Go to the line below containing "(496, 311) = (561, 326): black" and print exactly from there through the line containing "(596, 465) = (743, 477): white", both included. Print nothing else.

▶ _Data to process_
----
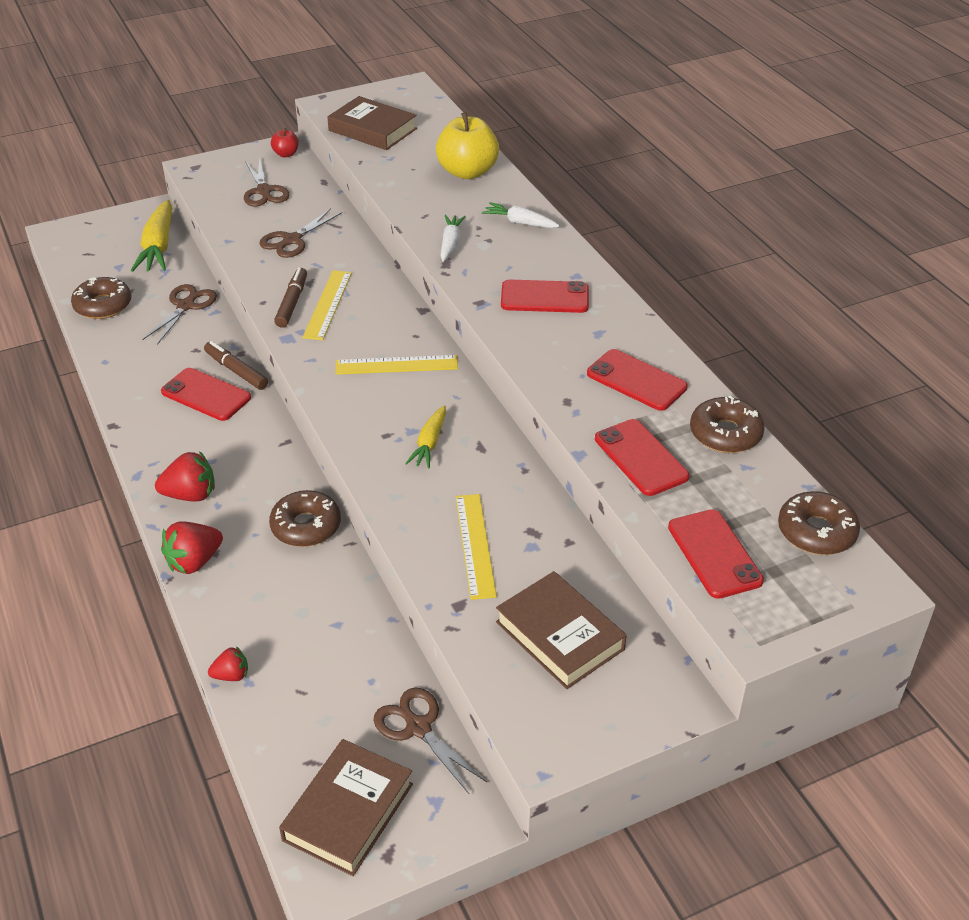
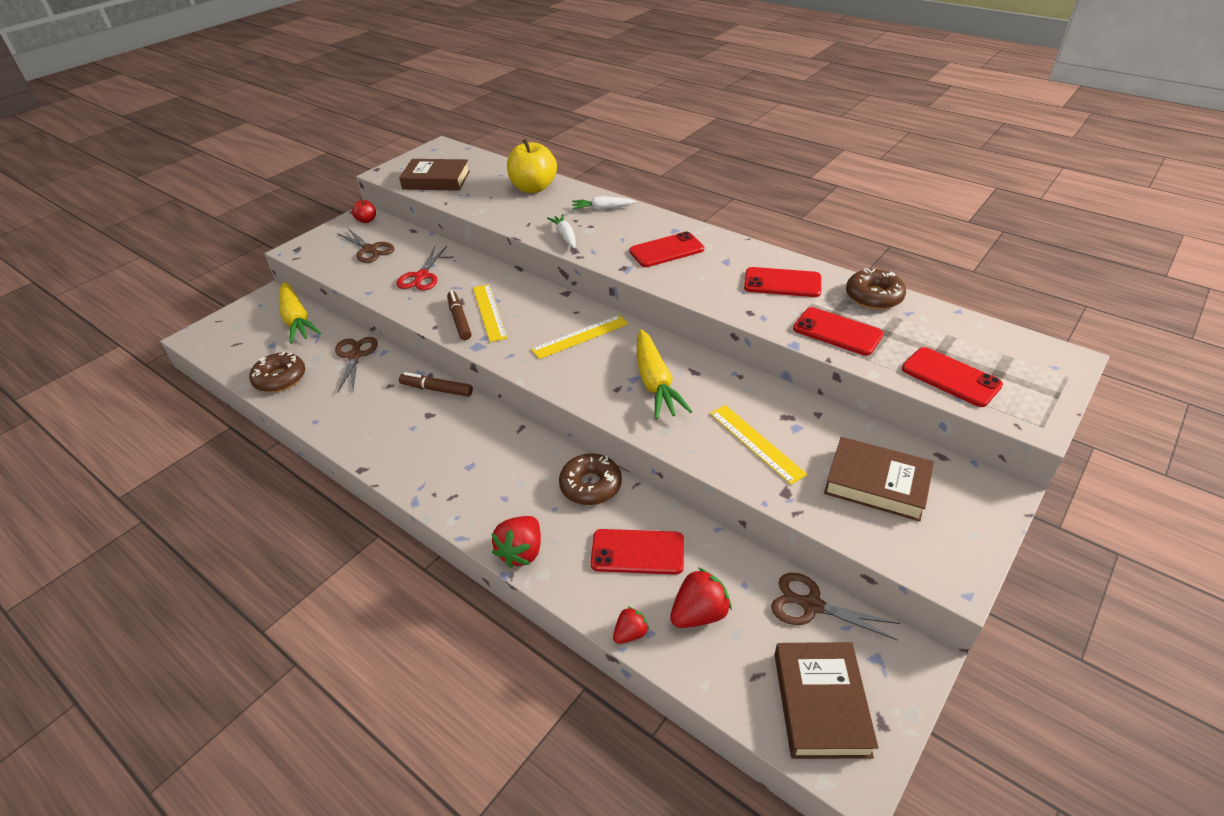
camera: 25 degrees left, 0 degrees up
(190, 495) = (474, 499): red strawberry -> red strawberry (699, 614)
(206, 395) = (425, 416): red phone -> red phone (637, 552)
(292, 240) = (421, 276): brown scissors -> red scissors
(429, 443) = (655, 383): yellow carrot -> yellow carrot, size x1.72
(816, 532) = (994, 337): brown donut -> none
----
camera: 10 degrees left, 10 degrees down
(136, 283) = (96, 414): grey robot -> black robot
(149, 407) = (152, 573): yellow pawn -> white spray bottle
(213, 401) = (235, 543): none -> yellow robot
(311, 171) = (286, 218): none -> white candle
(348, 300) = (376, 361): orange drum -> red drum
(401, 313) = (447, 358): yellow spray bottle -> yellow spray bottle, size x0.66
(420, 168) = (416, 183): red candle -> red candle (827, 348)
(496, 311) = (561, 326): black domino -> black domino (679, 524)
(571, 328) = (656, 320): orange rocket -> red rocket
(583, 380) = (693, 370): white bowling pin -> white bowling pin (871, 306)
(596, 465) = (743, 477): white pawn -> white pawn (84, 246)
----
▶ _Reply to the task_
(496, 311) = (561, 326): black domino -> black domino (679, 524)
(571, 328) = (656, 320): orange rocket -> red rocket
(583, 380) = (693, 370): white bowling pin -> white bowling pin (871, 306)
(596, 465) = (743, 477): white pawn -> white pawn (84, 246)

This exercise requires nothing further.